Scan the data beneath this task and copy each line that includes "shoe".

Data extracted from a collection:
------

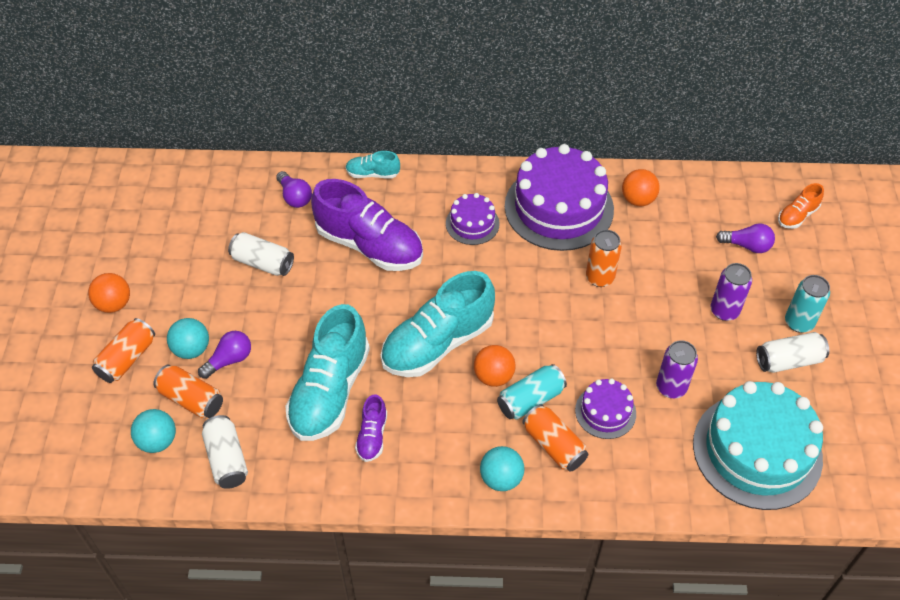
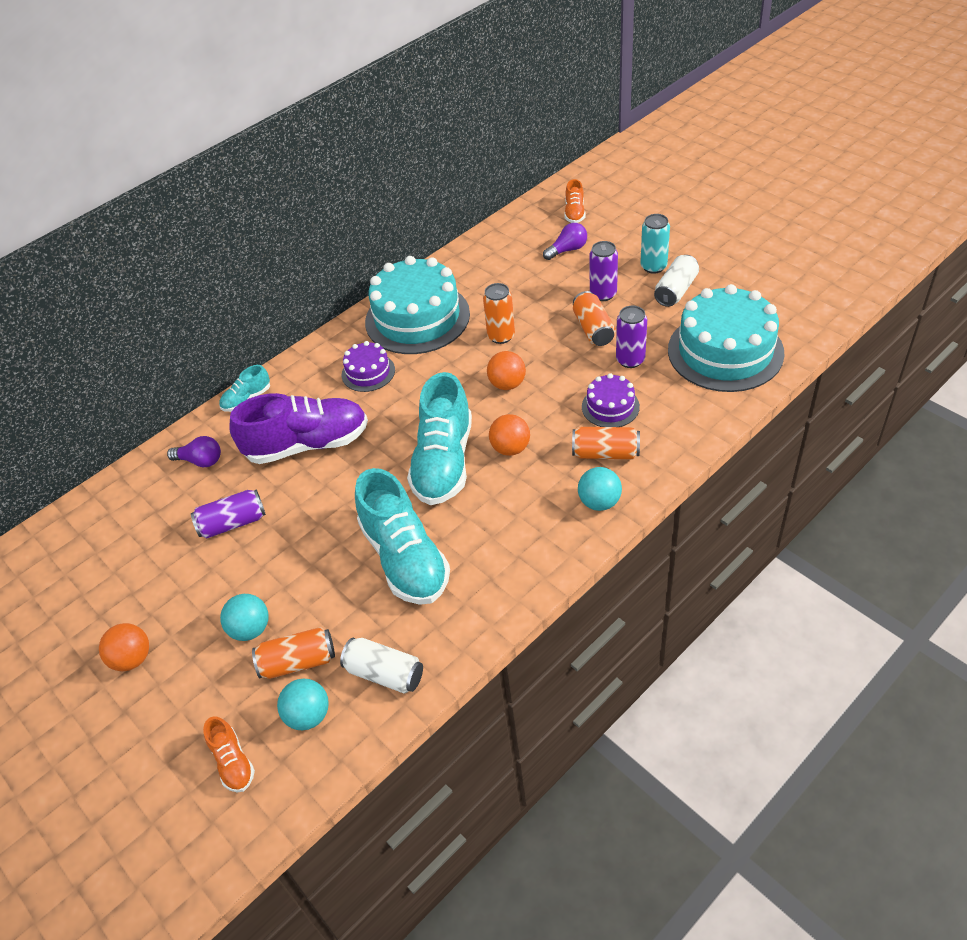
camera: 40 degrees left, 5 degrees down
(90, 427) = (233, 762): none -> orange shoe
(127, 358) = (199, 685): orange can -> orange can (593, 329)
(229, 360) = (294, 608): purple light bulb -> none
(263, 263) = (232, 523): white can -> purple can
(372, 436) = (476, 557): purple shoe -> none
(530, 399) = (554, 441): turquoise can -> none
(559, 207) = (417, 318): purple cake -> turquoise cake
(638, 200) = (464, 275): orange ball -> orange ball (507, 384)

------

THE COMPLETED TASK:
(90, 427) = (233, 762): none -> orange shoe
(372, 436) = (476, 557): purple shoe -> none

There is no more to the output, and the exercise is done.